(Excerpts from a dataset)
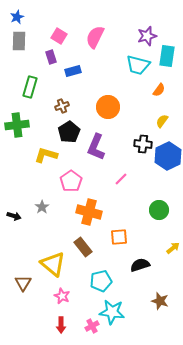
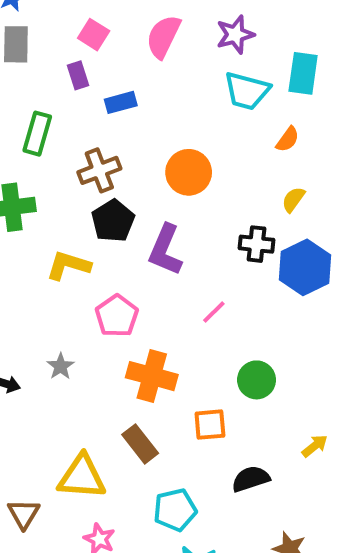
purple star: (147, 36) -> (235, 35), moved
brown cross: (62, 106) -> (99, 170), size x1.5
green circle: (159, 210) -> (257, 380), moved
yellow triangle: (53, 264) -> (82, 477), turned -36

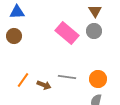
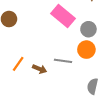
gray circle: (94, 31) -> (88, 29), moved
orange circle: (98, 79) -> (86, 50), moved

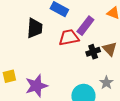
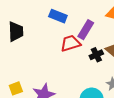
black trapezoid: (35, 28) -> (16, 31), moved

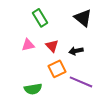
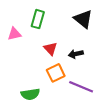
green rectangle: (40, 18) -> (38, 19), turned 48
pink triangle: (28, 45) -> (14, 34), moved

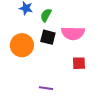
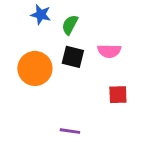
pink semicircle: (73, 33) -> (109, 51), size x0.7

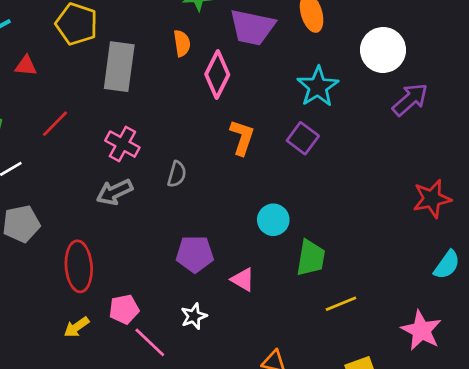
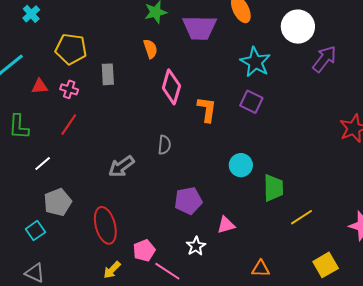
gray rectangle: (119, 67) -> (108, 74), size x0.6
pink diamond: (217, 75) -> (171, 87), moved
pink cross: (122, 144) -> (69, 89), moved, size x0.7
pink triangle: (243, 280) -> (226, 225), moved, turned -36

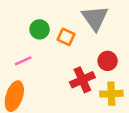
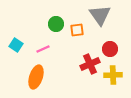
orange square: (66, 37) -> (77, 30), turned -32

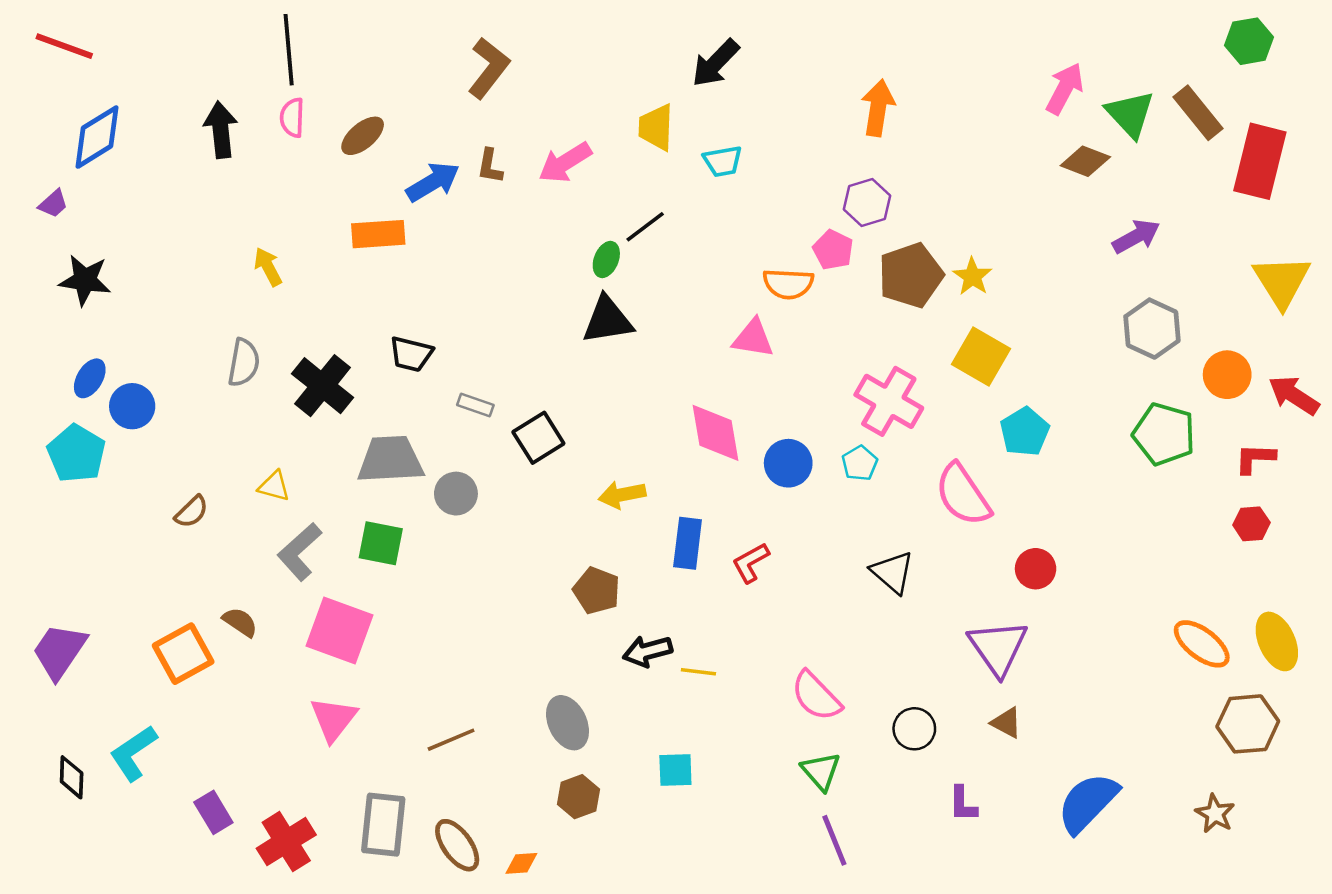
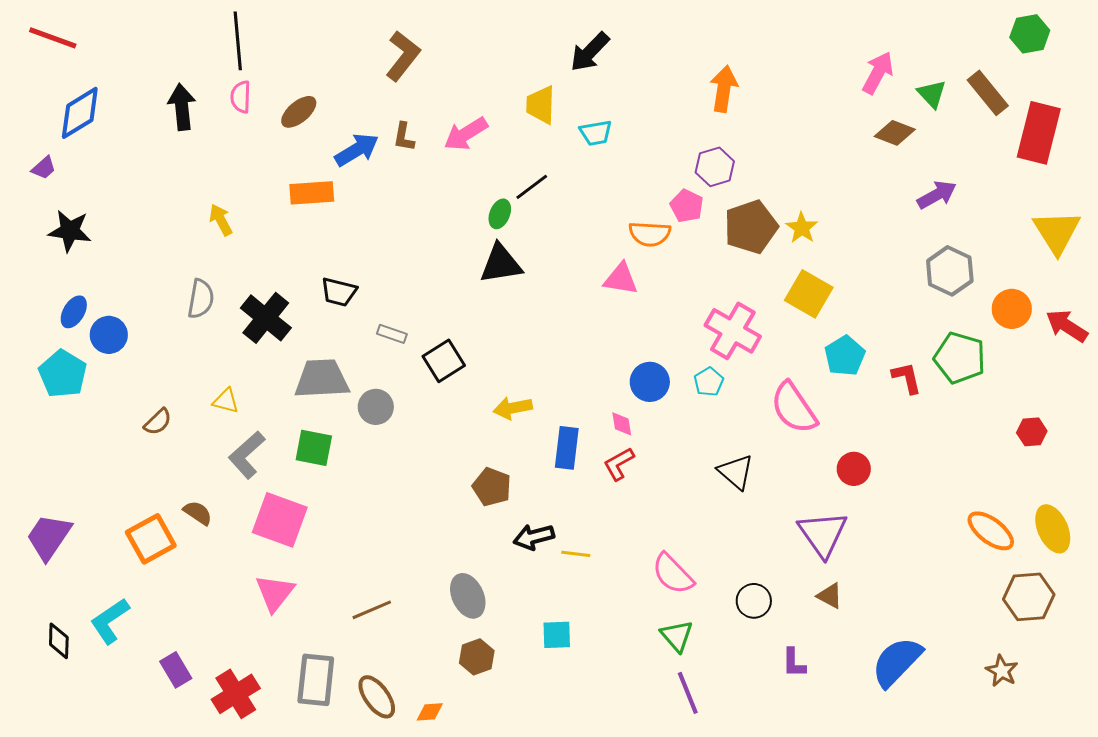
green triangle: (1130, 114) -> (932, 94), size x0.7
pink diamond: (715, 433) -> (622, 424), moved, size x0.5
red L-shape: (1255, 458) -> (907, 378), moved, turned 75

-- Problem description --
Write the lines out exactly, beginning at the line that holds "orange circle: (98, 79) -> (86, 50), moved" and stopping after the last line of the entries; include no pictures.

-- Output below --
orange circle: (98, 79) -> (86, 50), moved

black trapezoid: (35, 28) -> (16, 31), moved

green rectangle: (40, 18) -> (38, 19), turned 48
pink triangle: (28, 45) -> (14, 34), moved

pink semicircle: (73, 33) -> (109, 51), size x0.7

gray rectangle: (119, 67) -> (108, 74), size x0.6
pink diamond: (217, 75) -> (171, 87), moved
pink cross: (122, 144) -> (69, 89), moved, size x0.7
pink triangle: (243, 280) -> (226, 225), moved, turned -36

orange square: (66, 37) -> (77, 30), turned -32

green triangle: (1130, 114) -> (932, 94), size x0.7
pink diamond: (715, 433) -> (622, 424), moved, size x0.5
red L-shape: (1255, 458) -> (907, 378), moved, turned 75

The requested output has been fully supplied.